▸ **INPUT**:
:::

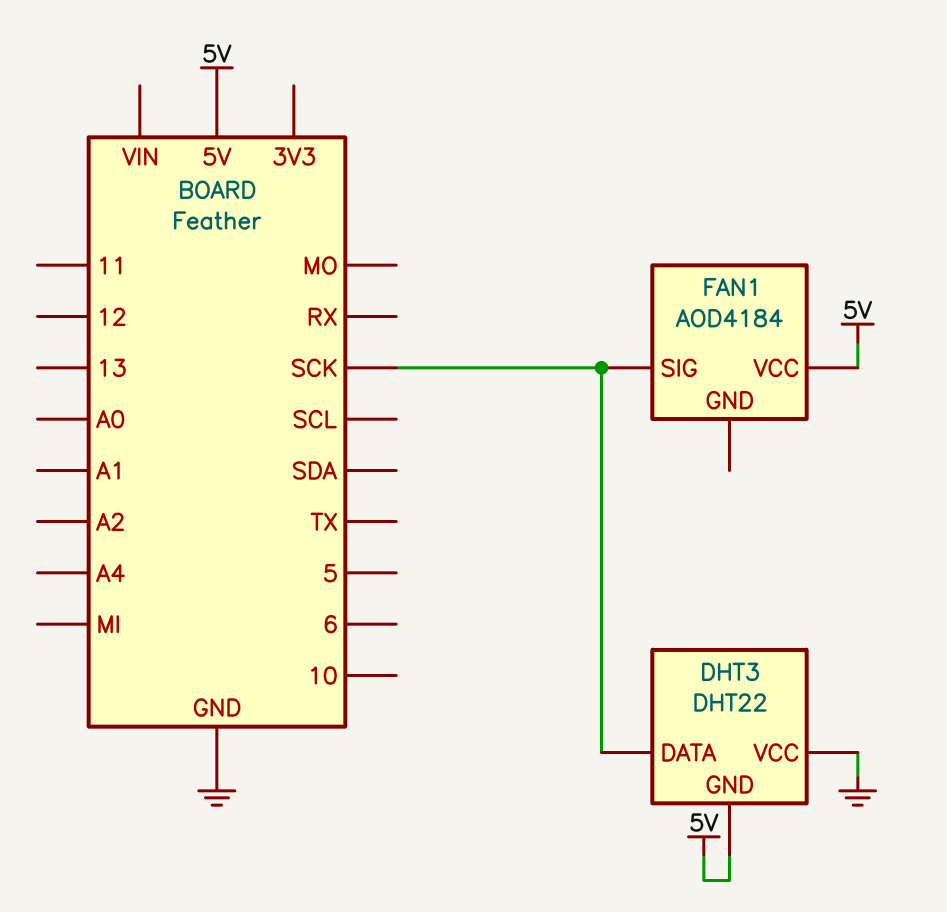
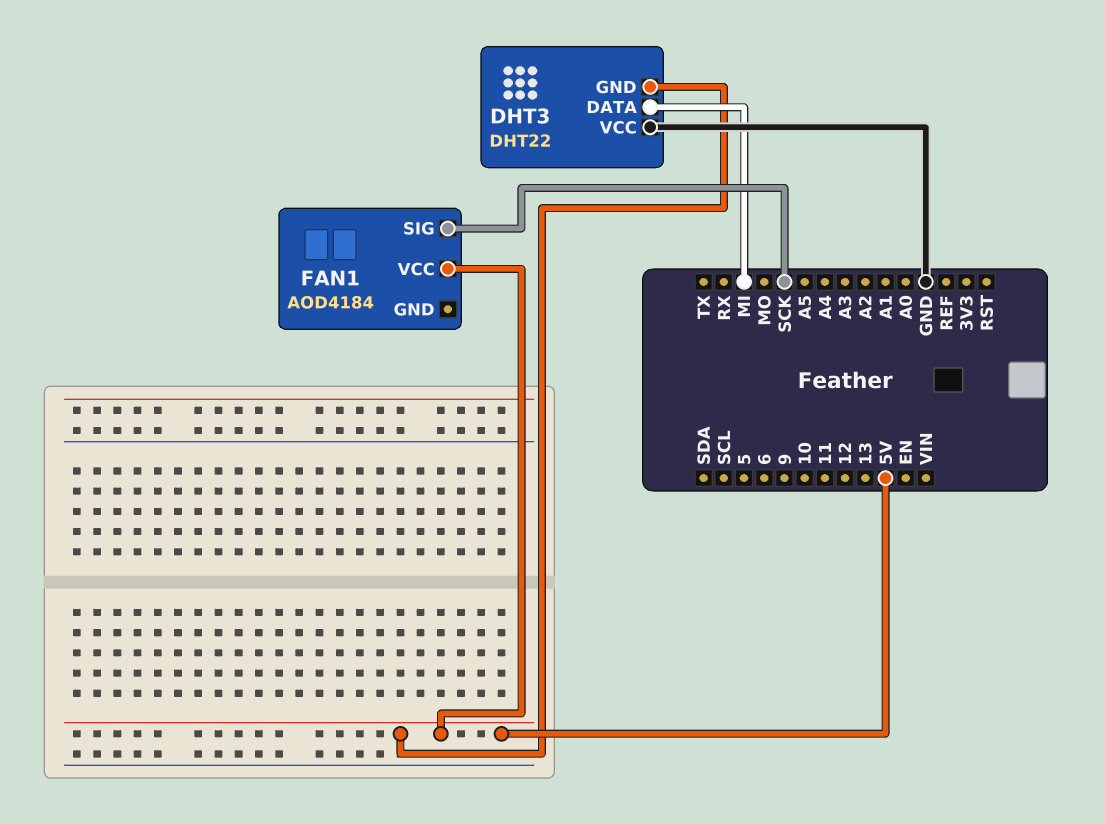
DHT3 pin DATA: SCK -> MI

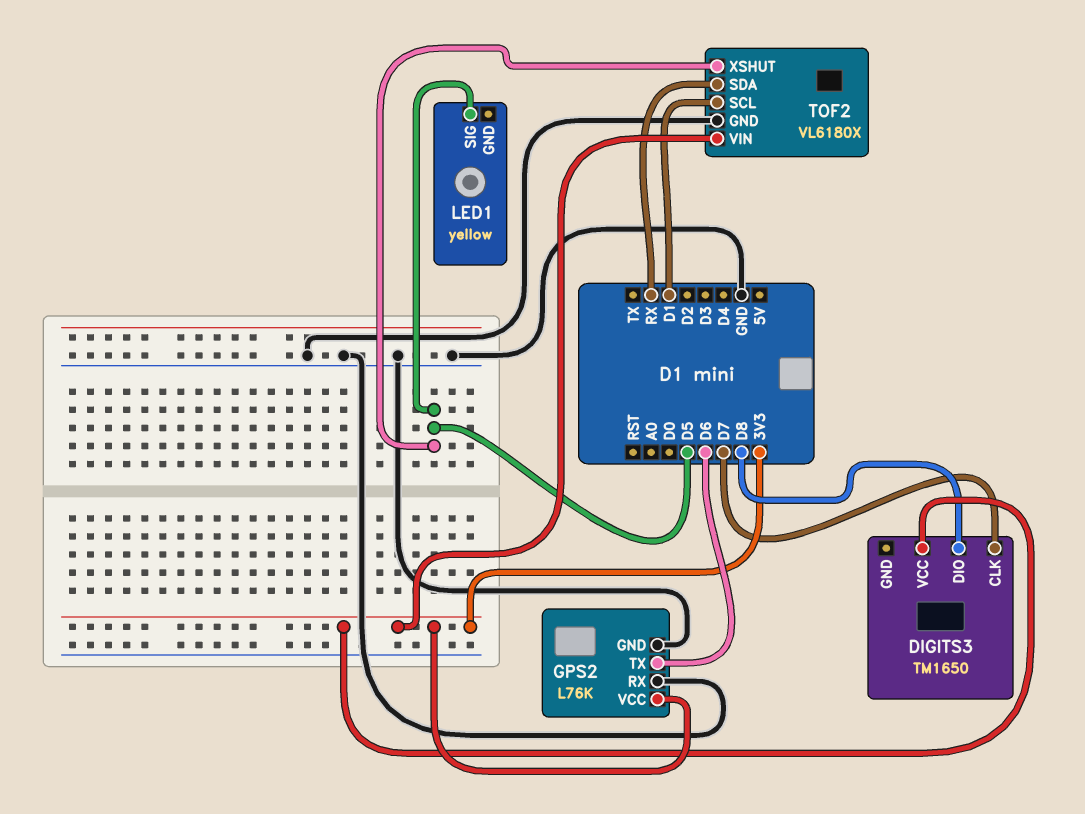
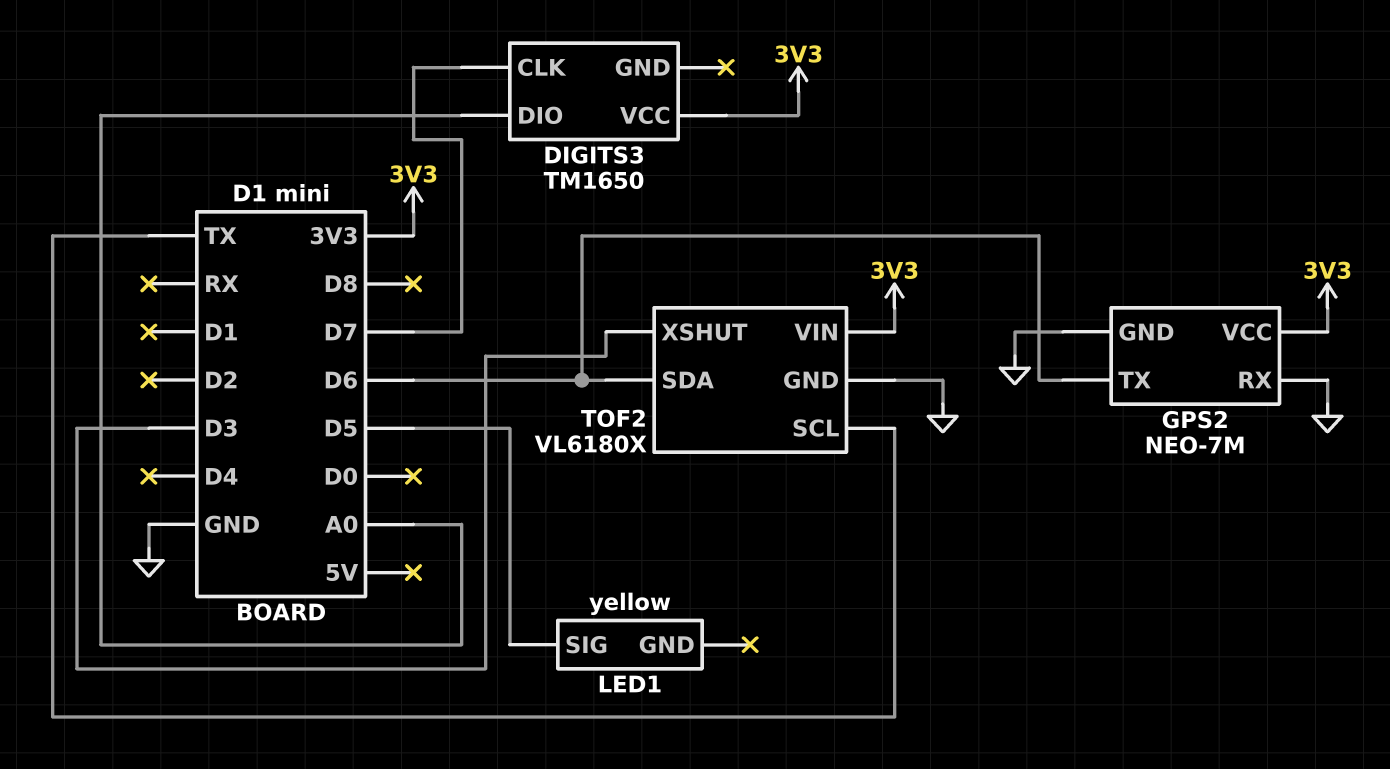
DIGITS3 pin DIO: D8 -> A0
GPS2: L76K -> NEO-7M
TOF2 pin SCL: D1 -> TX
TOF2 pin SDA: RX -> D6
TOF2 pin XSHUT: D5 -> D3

:::

▸ **ABOUT THIS EXERCISE**:
Would you give the data above again word for word, skipping any images?

▸ **RESPONSE BOX**:
DHT3 pin DATA: SCK -> MI

DIGITS3 pin DIO: D8 -> A0
GPS2: L76K -> NEO-7M
TOF2 pin SCL: D1 -> TX
TOF2 pin SDA: RX -> D6
TOF2 pin XSHUT: D5 -> D3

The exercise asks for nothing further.